**EXERCISE PROMPT:** A word-for-word copy of the listing is what's needed; leave out every image.

::::::::

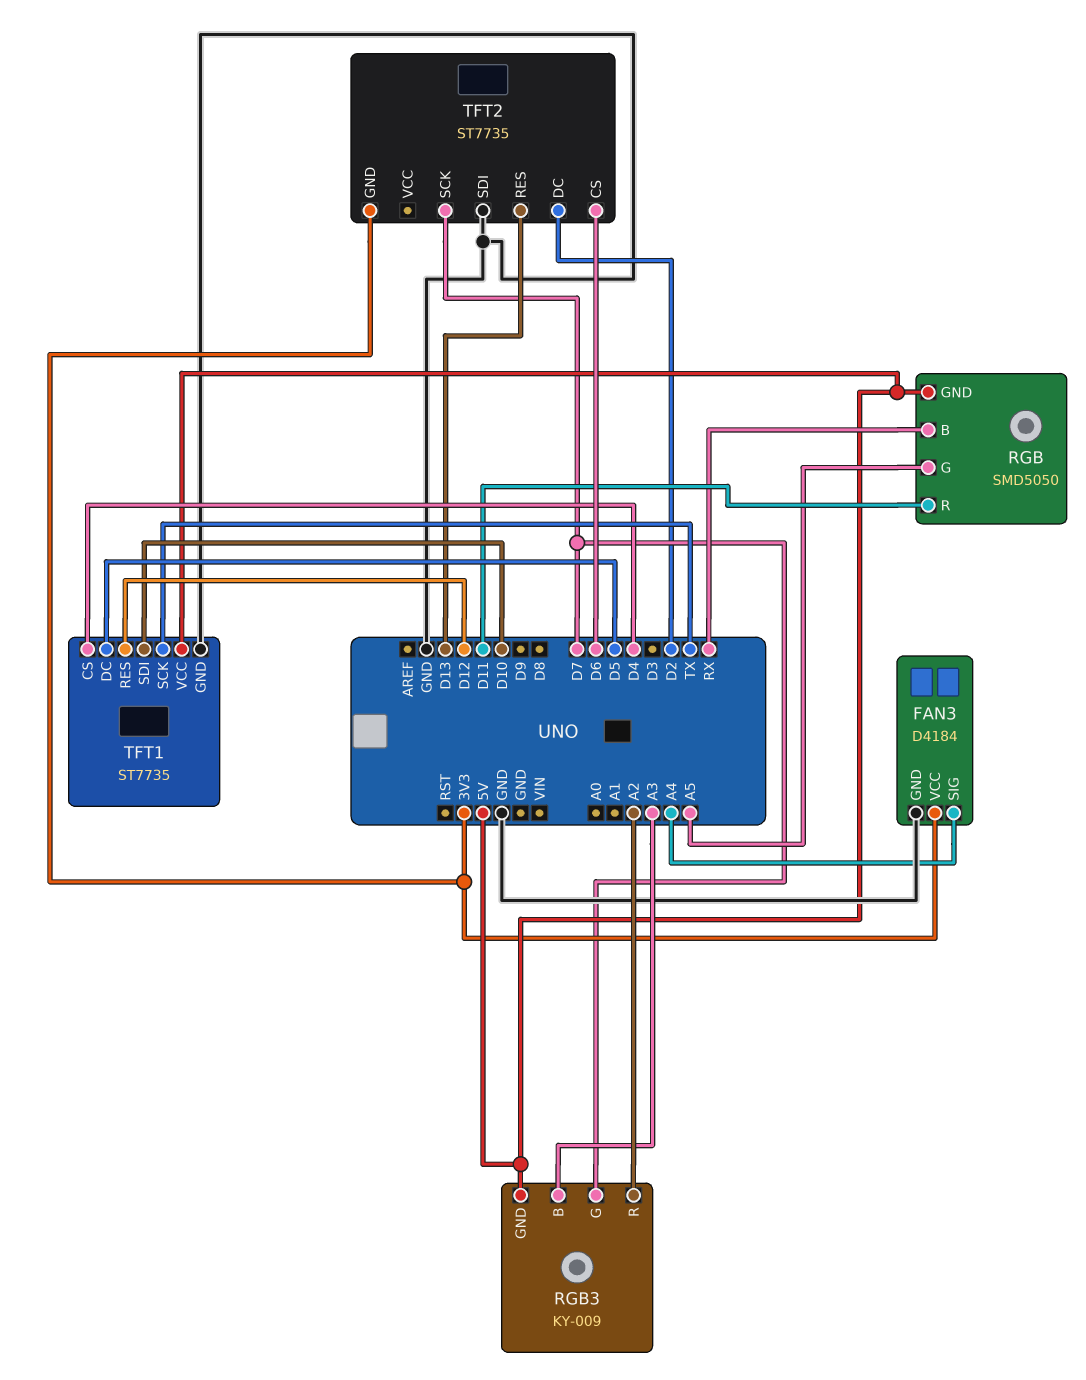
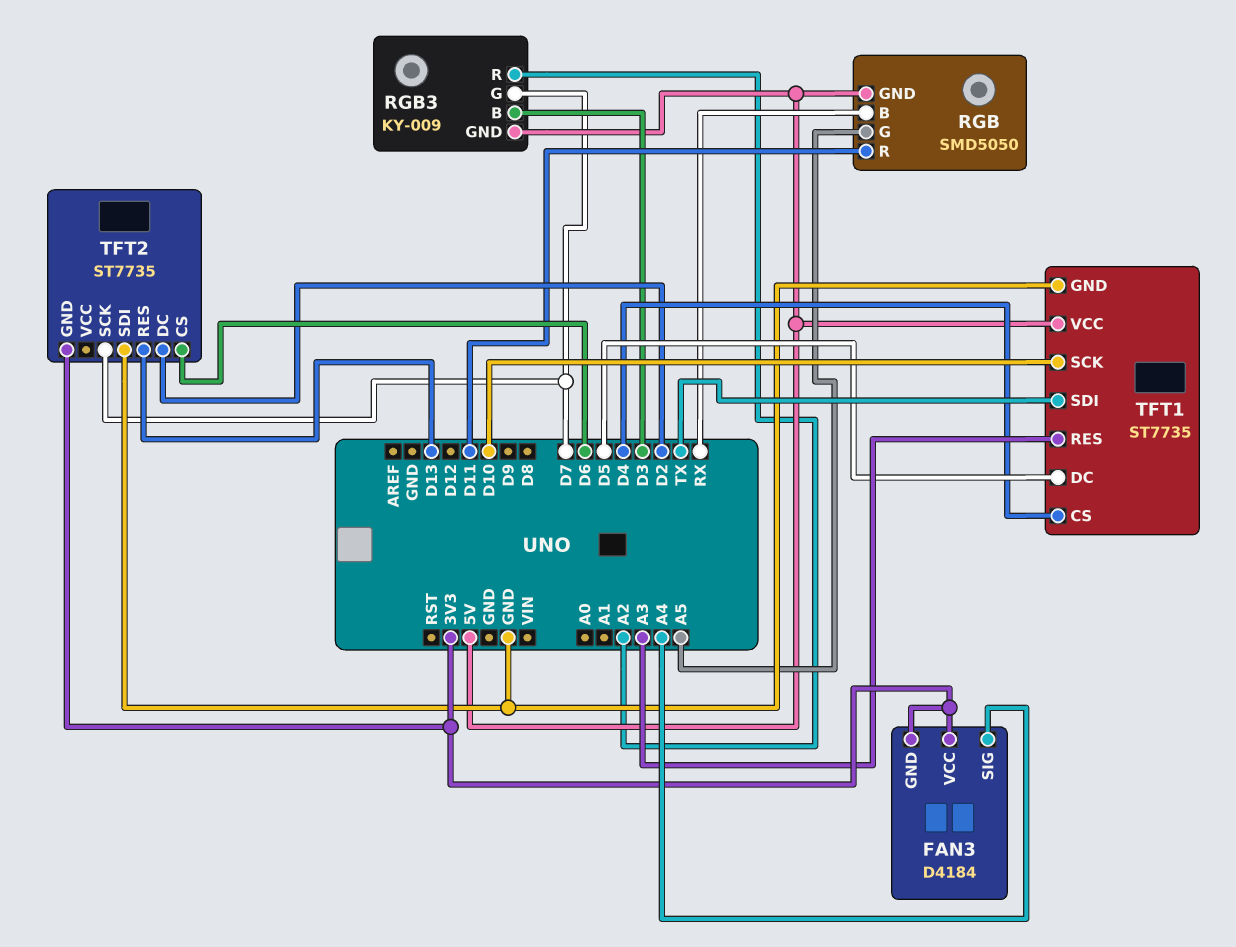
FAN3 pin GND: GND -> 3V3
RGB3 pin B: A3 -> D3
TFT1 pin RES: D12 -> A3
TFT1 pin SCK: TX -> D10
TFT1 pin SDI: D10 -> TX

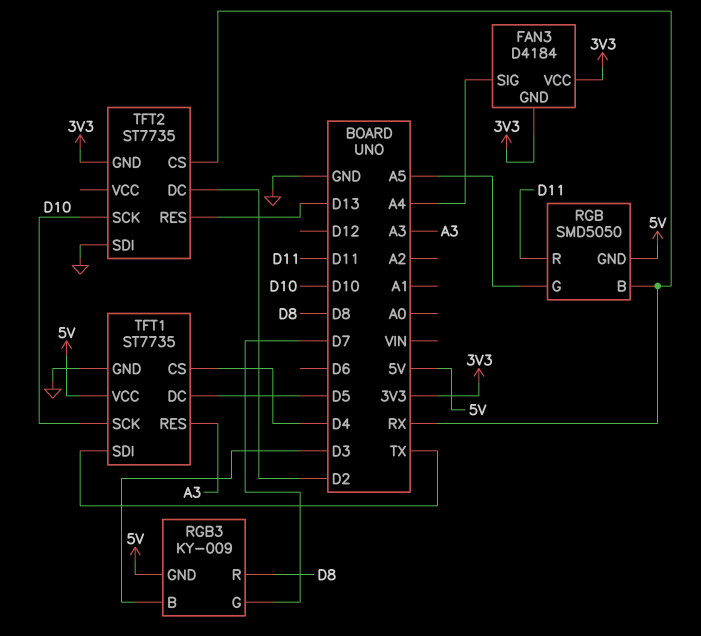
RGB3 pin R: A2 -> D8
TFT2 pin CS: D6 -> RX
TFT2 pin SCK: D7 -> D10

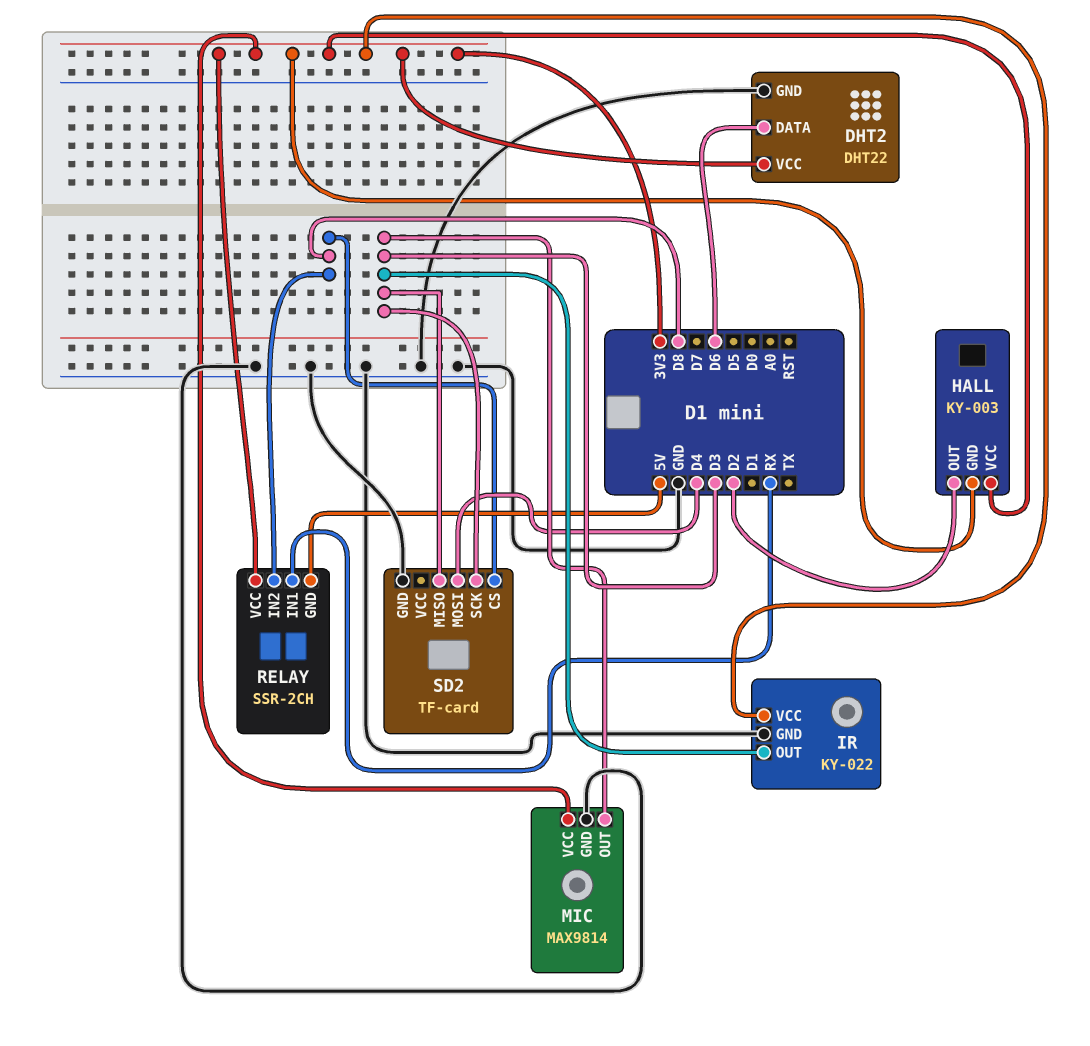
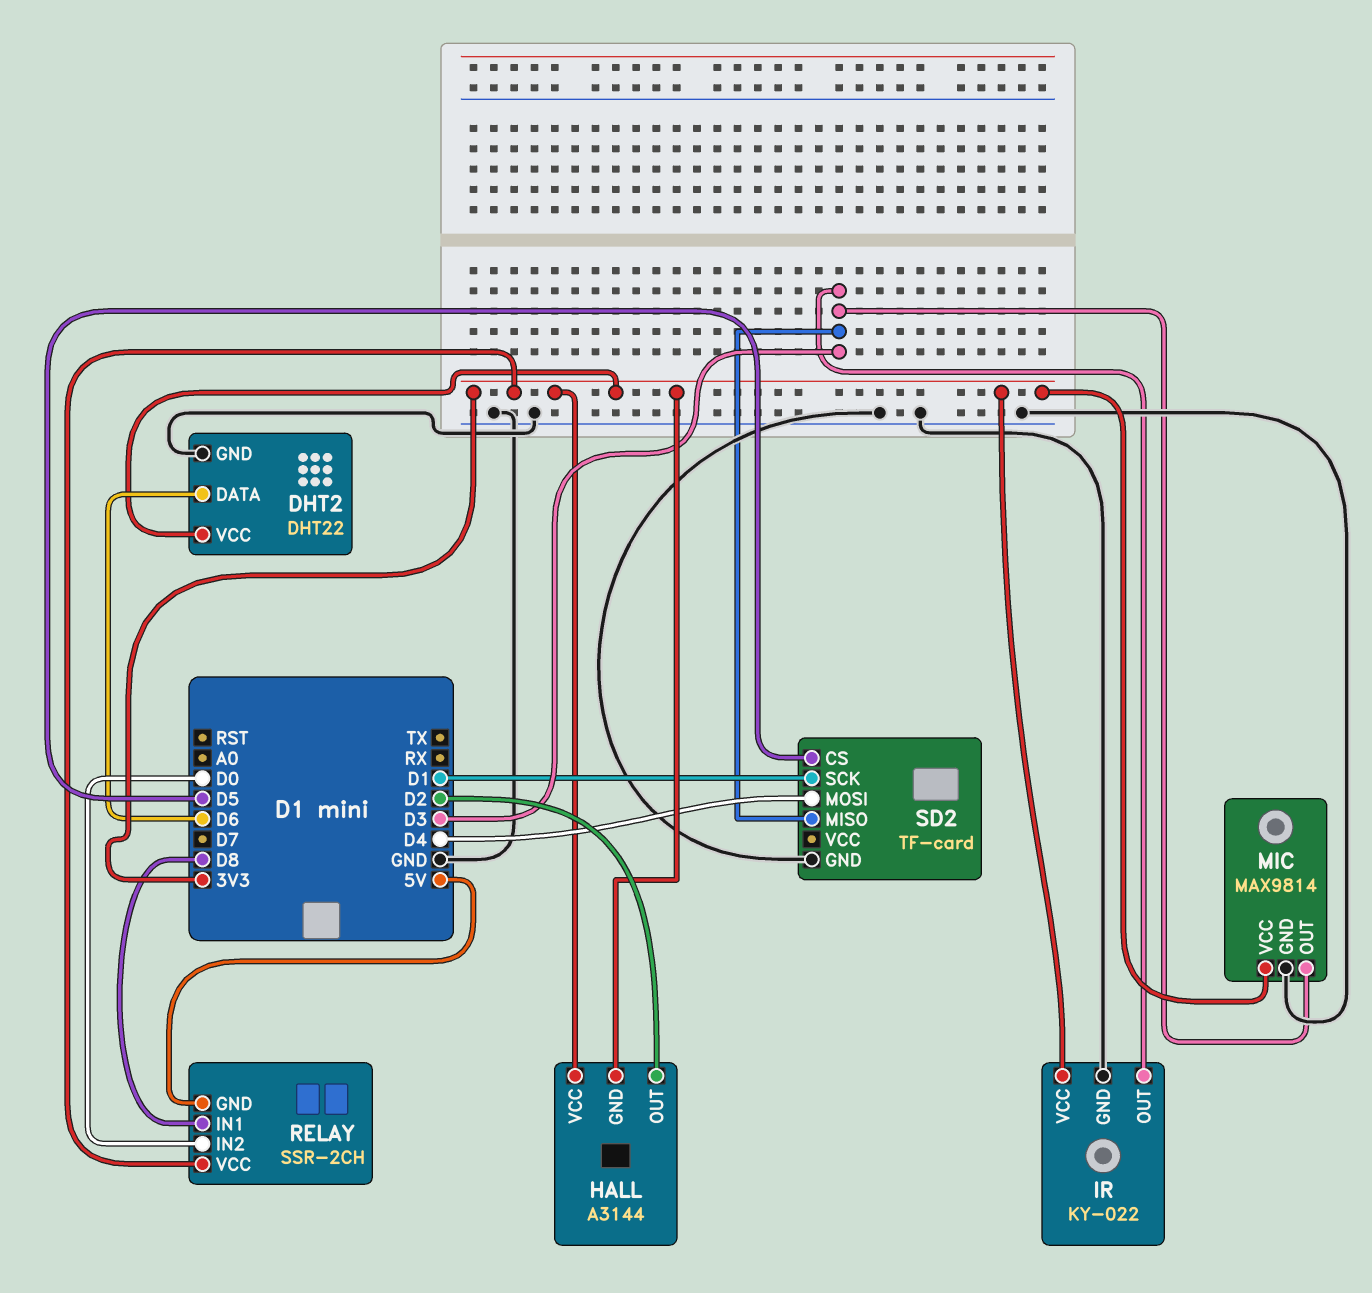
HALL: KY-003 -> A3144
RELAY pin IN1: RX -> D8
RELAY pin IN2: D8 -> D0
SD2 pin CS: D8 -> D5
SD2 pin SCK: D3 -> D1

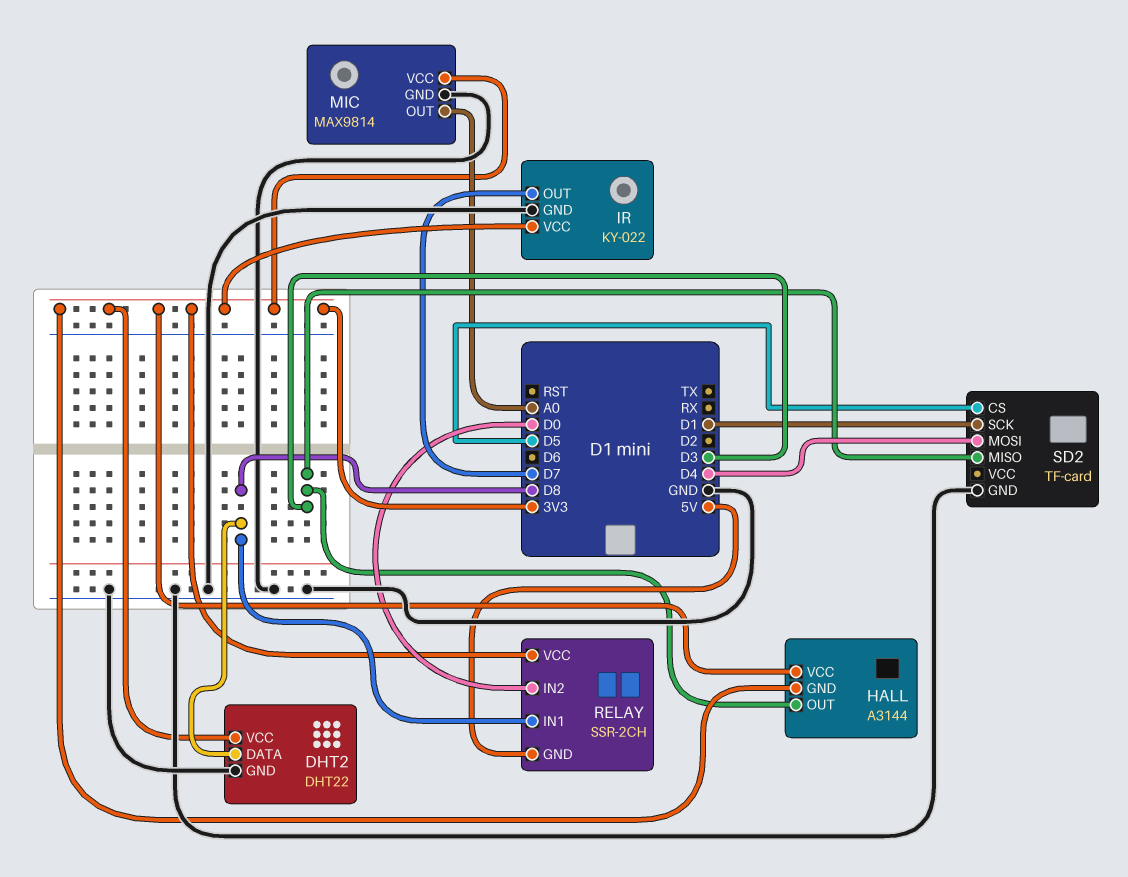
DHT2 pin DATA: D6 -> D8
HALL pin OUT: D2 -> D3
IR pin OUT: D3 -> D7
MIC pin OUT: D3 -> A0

::::::::

**PROBLEM SOLUTION:**
FAN3 pin GND: GND -> 3V3
RGB3 pin B: A3 -> D3
TFT1 pin RES: D12 -> A3
TFT1 pin SCK: TX -> D10
TFT1 pin SDI: D10 -> TX

RGB3 pin R: A2 -> D8
TFT2 pin CS: D6 -> RX
TFT2 pin SCK: D7 -> D10

HALL: KY-003 -> A3144
RELAY pin IN1: RX -> D8
RELAY pin IN2: D8 -> D0
SD2 pin CS: D8 -> D5
SD2 pin SCK: D3 -> D1

DHT2 pin DATA: D6 -> D8
HALL pin OUT: D2 -> D3
IR pin OUT: D3 -> D7
MIC pin OUT: D3 -> A0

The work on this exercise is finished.